*The task*: Drop the pictures from the entries below, then reproduce the rest exactly.

(Structured diff data)
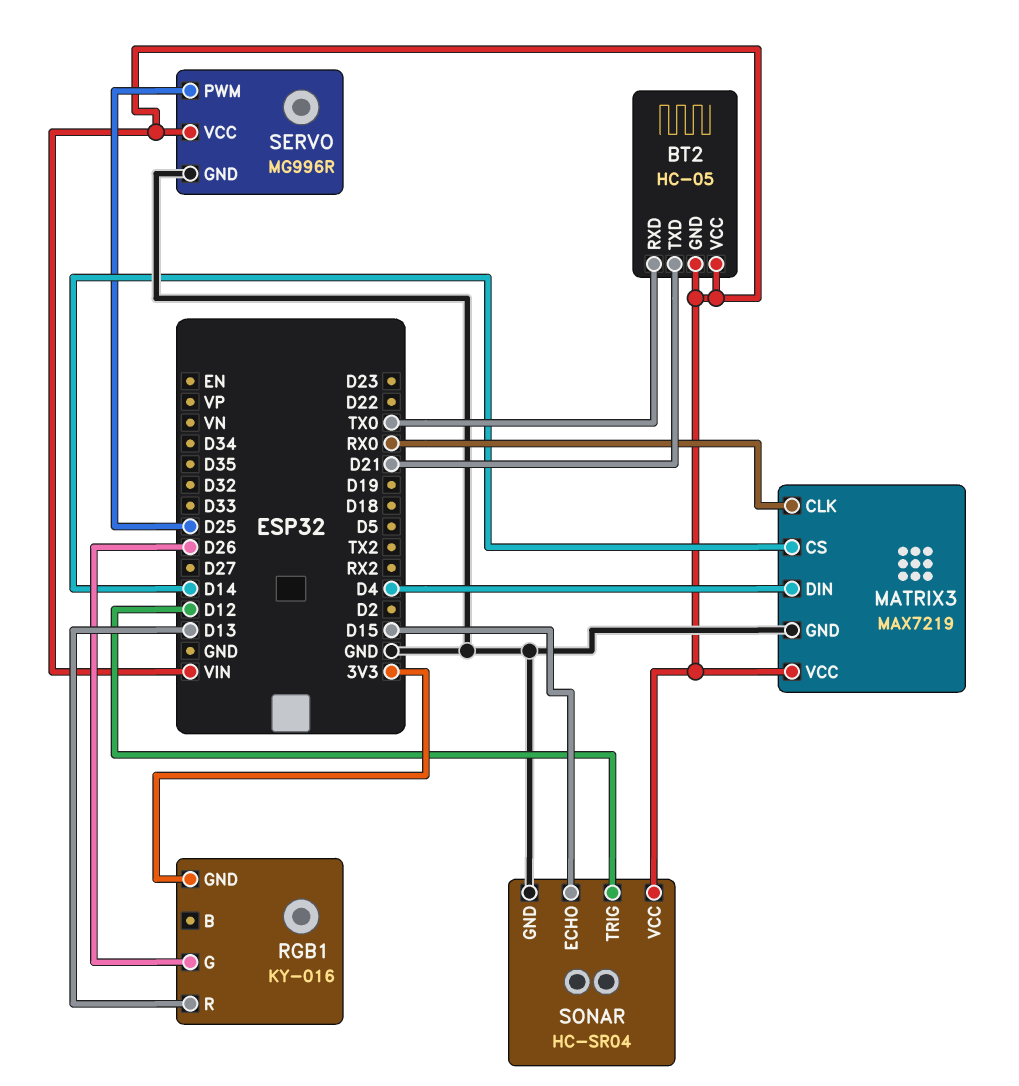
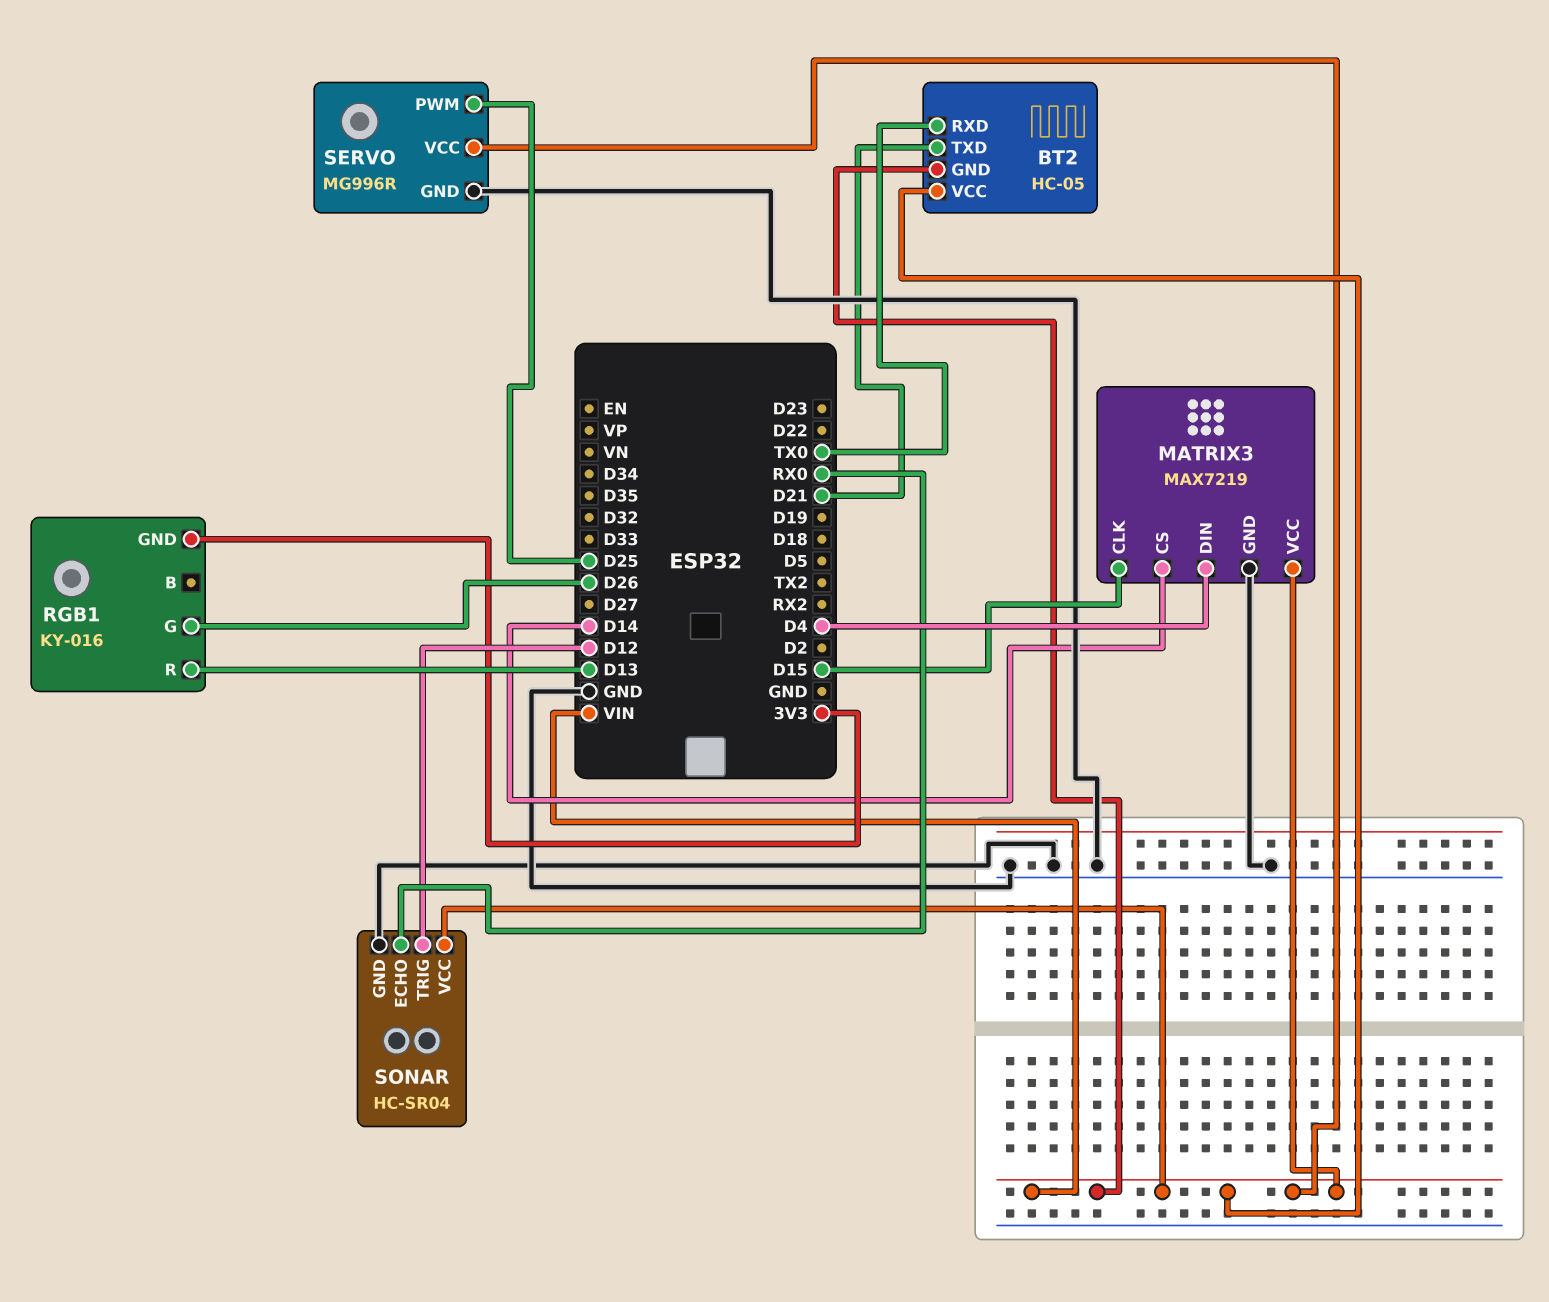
MATRIX3 pin CLK: RX0 -> D15
SONAR pin ECHO: D15 -> RX0

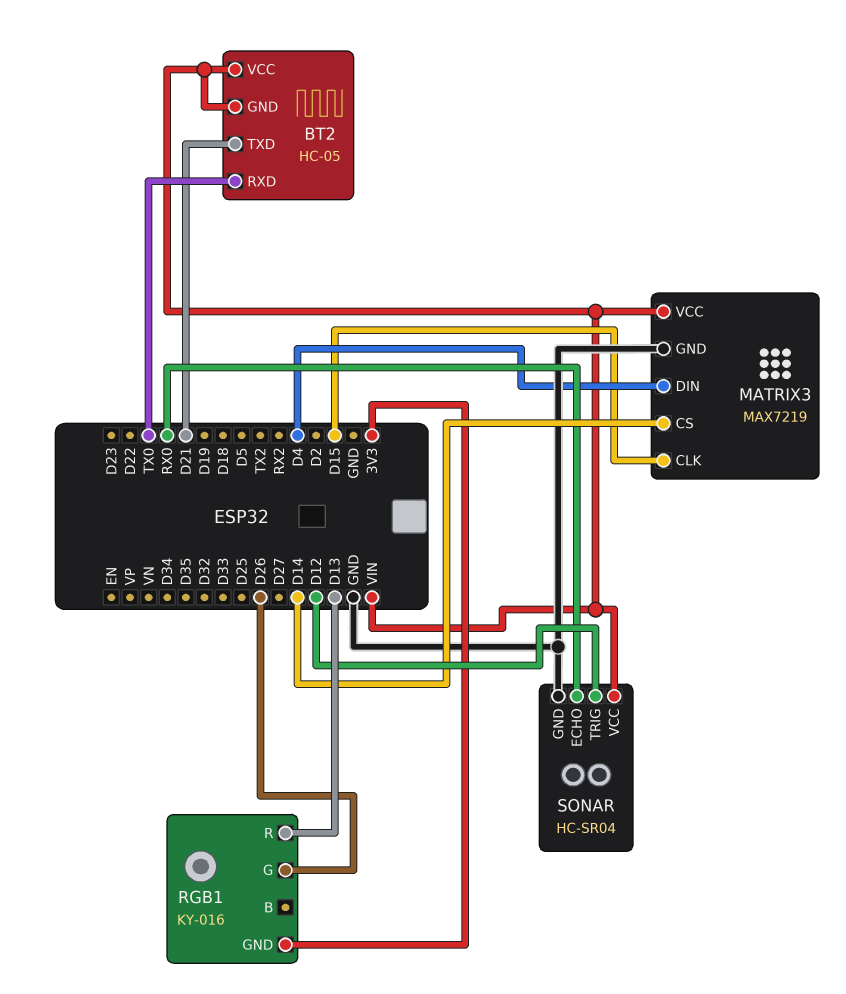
SERVO: MG996R -> none
SERVO pin GND: GND -> none
SERVO pin PWM: D25 -> none
SERVO pin VCC: VIN -> none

*Response*:
MATRIX3 pin CLK: RX0 -> D15
SONAR pin ECHO: D15 -> RX0

SERVO: MG996R -> none
SERVO pin GND: GND -> none
SERVO pin PWM: D25 -> none
SERVO pin VCC: VIN -> none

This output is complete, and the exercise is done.